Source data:
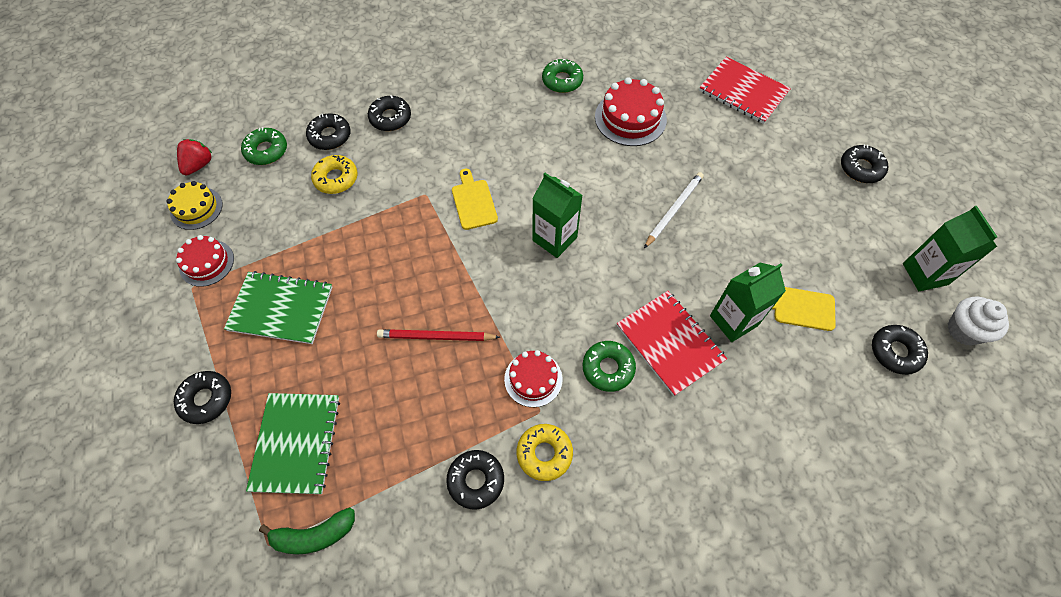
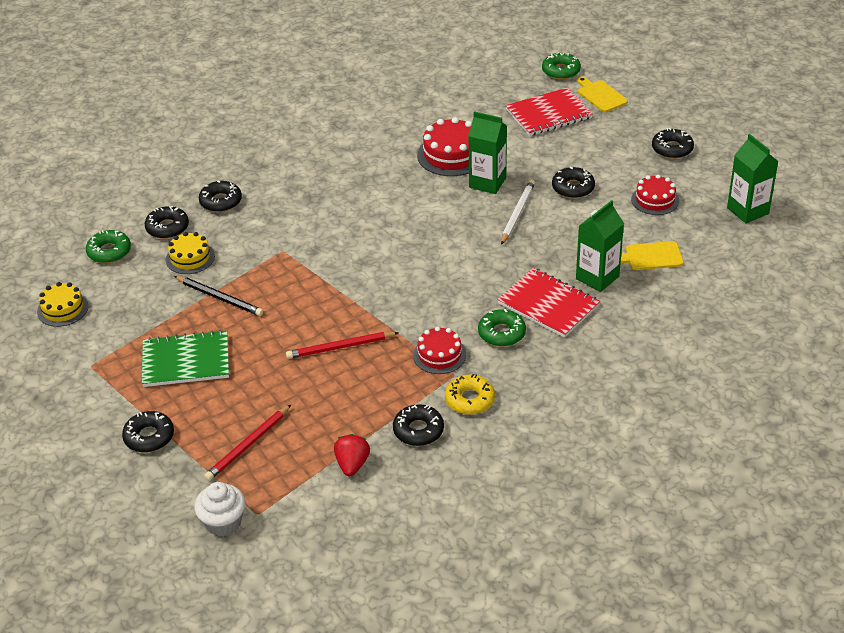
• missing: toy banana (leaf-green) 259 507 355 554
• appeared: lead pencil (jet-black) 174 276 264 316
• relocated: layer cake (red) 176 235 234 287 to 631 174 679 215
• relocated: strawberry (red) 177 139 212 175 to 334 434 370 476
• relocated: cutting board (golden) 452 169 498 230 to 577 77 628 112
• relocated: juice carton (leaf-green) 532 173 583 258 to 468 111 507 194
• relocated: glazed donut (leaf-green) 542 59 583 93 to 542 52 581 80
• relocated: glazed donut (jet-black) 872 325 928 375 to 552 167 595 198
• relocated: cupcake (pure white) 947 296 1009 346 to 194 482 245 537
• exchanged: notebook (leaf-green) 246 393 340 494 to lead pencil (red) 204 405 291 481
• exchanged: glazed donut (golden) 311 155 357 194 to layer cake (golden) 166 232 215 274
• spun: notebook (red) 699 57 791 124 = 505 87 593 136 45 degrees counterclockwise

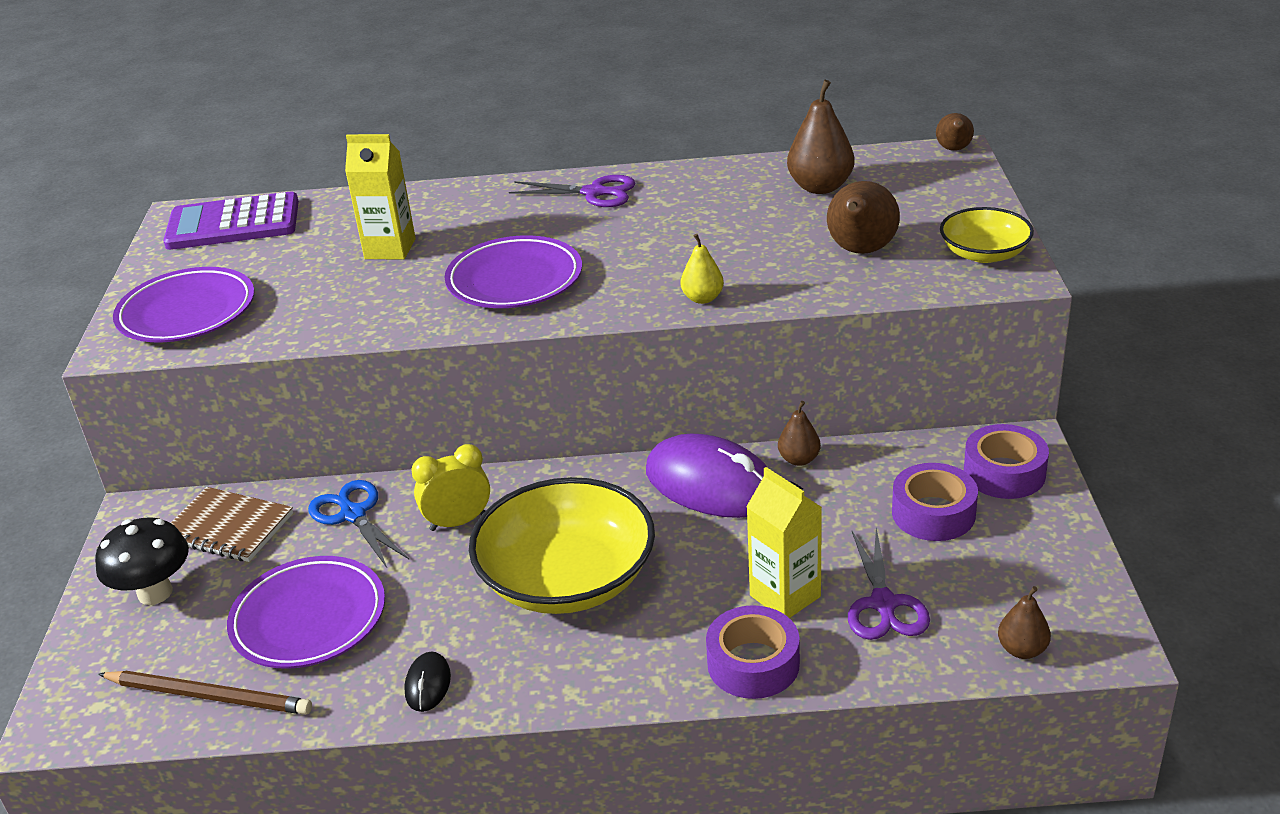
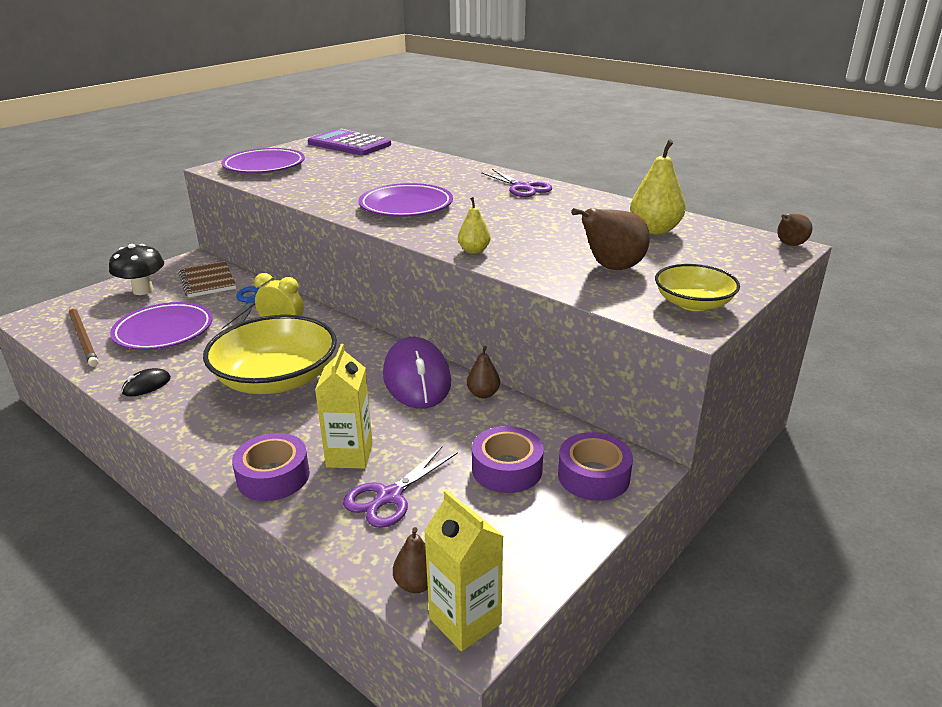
• relocated: juice carton (golden) 345 134 416 260 to 424 490 503 652
• colour: toy pear (brown) 787 80 855 194 to toy pear (golden) 630 139 686 235

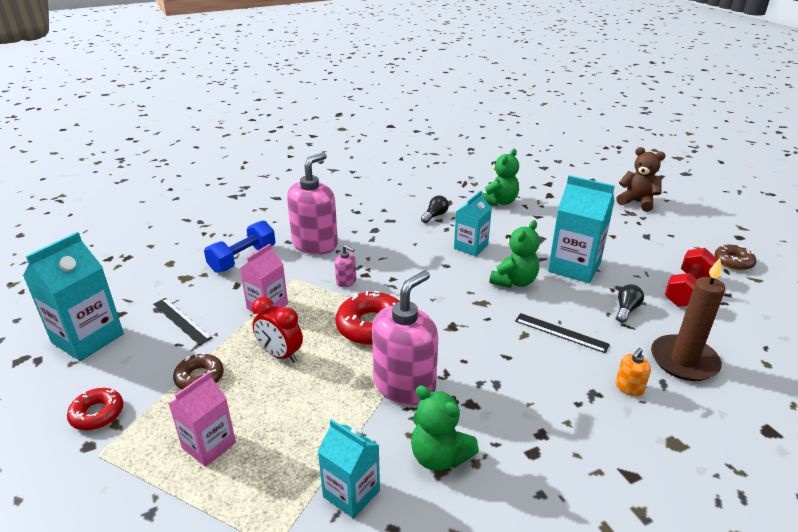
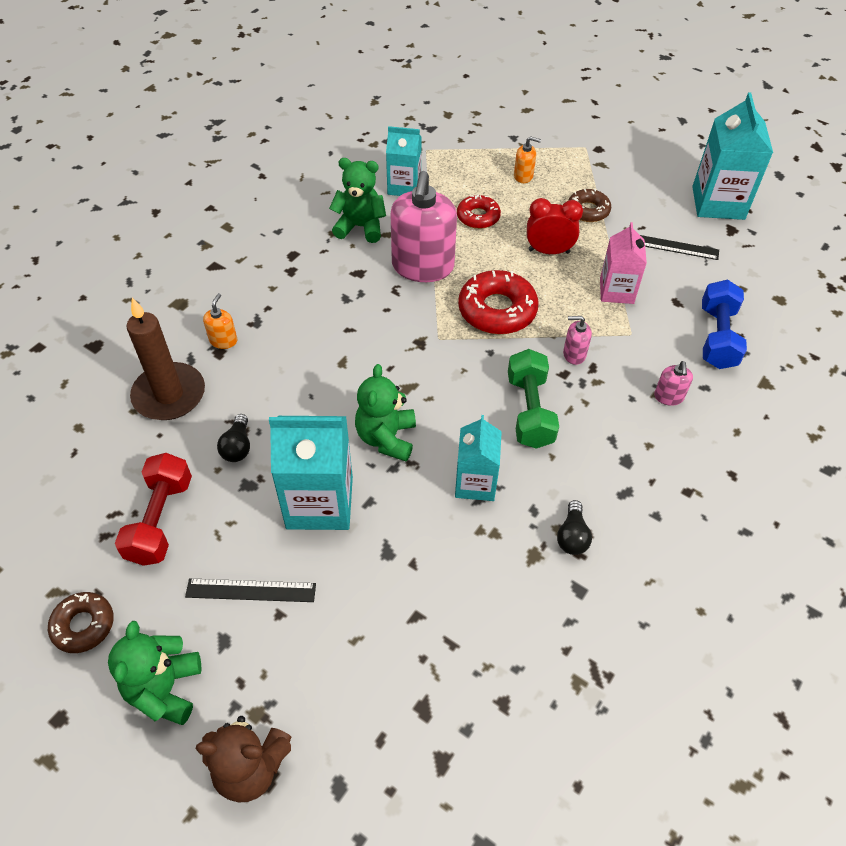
• appeared: dumbbell (leaf-green) 508 349 559 449
• relocated: glazed donut (red) 67 388 123 431 to 457 194 501 229
• relocated: teddy bear (leaf-green) 482 149 519 206 to 108 621 202 725
• relocated: ruler (jet-black) 515 313 610 353 to 185 578 316 602
• exchanged: juice carton (rose-pink) 168 372 236 467 to soap pump (orange) 514 136 541 183
• size: soap pump (rose-pink) 287 152 338 255 = 654 361 693 406 x0.43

Required action = Transcribe every entry exactly, omitting pictures.

Answer for the task =
• missing: toy banana (leaf-green) 259 507 355 554
• appeared: lead pencil (jet-black) 174 276 264 316
• relocated: layer cake (red) 176 235 234 287 to 631 174 679 215
• relocated: strawberry (red) 177 139 212 175 to 334 434 370 476
• relocated: cutting board (golden) 452 169 498 230 to 577 77 628 112
• relocated: juice carton (leaf-green) 532 173 583 258 to 468 111 507 194
• relocated: glazed donut (leaf-green) 542 59 583 93 to 542 52 581 80
• relocated: glazed donut (jet-black) 872 325 928 375 to 552 167 595 198
• relocated: cupcake (pure white) 947 296 1009 346 to 194 482 245 537
• exchanged: notebook (leaf-green) 246 393 340 494 to lead pencil (red) 204 405 291 481
• exchanged: glazed donut (golden) 311 155 357 194 to layer cake (golden) 166 232 215 274
• spun: notebook (red) 699 57 791 124 = 505 87 593 136 45 degrees counterclockwise

• relocated: juice carton (golden) 345 134 416 260 to 424 490 503 652
• colour: toy pear (brown) 787 80 855 194 to toy pear (golden) 630 139 686 235

• appeared: dumbbell (leaf-green) 508 349 559 449
• relocated: glazed donut (red) 67 388 123 431 to 457 194 501 229
• relocated: teddy bear (leaf-green) 482 149 519 206 to 108 621 202 725
• relocated: ruler (jet-black) 515 313 610 353 to 185 578 316 602
• exchanged: juice carton (rose-pink) 168 372 236 467 to soap pump (orange) 514 136 541 183
• size: soap pump (rose-pink) 287 152 338 255 = 654 361 693 406 x0.43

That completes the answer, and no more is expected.